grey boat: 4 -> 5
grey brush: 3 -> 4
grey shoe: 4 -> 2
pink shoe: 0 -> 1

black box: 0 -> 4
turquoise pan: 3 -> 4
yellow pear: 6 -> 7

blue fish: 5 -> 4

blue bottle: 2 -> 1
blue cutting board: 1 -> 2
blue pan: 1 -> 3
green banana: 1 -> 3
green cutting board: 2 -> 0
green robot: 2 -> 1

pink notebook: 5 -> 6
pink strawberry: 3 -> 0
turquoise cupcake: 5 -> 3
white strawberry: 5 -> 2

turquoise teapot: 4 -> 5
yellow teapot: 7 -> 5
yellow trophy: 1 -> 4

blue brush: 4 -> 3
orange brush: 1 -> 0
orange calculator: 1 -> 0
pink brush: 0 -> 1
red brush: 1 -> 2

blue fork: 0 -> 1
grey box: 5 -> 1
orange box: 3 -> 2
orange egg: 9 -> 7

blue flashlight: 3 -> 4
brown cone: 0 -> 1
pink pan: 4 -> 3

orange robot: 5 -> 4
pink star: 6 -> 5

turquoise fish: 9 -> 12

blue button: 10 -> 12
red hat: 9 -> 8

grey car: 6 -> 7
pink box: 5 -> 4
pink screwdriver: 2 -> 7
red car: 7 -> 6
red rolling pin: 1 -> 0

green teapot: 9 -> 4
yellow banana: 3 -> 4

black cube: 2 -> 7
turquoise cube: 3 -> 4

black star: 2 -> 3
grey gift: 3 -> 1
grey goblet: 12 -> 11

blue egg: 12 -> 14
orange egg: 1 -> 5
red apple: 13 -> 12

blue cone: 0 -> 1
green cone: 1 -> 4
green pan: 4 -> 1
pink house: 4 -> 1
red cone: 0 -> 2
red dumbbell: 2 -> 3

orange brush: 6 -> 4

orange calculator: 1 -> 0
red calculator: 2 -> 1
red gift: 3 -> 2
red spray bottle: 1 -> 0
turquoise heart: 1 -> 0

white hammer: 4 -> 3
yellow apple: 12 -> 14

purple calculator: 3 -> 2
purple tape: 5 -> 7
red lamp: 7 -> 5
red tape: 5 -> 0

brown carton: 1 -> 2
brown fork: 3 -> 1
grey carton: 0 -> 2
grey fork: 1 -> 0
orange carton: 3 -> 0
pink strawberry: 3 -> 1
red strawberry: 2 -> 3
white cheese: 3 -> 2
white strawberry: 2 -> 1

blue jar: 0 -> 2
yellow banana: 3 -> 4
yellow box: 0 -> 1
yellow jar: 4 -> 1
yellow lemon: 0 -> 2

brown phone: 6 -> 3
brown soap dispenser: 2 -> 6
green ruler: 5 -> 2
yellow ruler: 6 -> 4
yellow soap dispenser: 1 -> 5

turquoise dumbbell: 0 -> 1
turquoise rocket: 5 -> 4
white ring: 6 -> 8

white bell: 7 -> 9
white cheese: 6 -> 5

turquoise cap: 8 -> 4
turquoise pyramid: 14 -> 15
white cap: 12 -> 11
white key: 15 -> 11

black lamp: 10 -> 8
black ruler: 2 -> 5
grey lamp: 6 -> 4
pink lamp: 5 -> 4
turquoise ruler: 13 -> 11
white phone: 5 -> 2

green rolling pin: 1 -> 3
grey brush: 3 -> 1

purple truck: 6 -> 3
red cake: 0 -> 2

···

— What this task involves —
Within the data above, find the lines that contain the word "fork" and copy each of them.

— Finished exercise —
blue fork: 0 -> 1
brown fork: 3 -> 1
grey fork: 1 -> 0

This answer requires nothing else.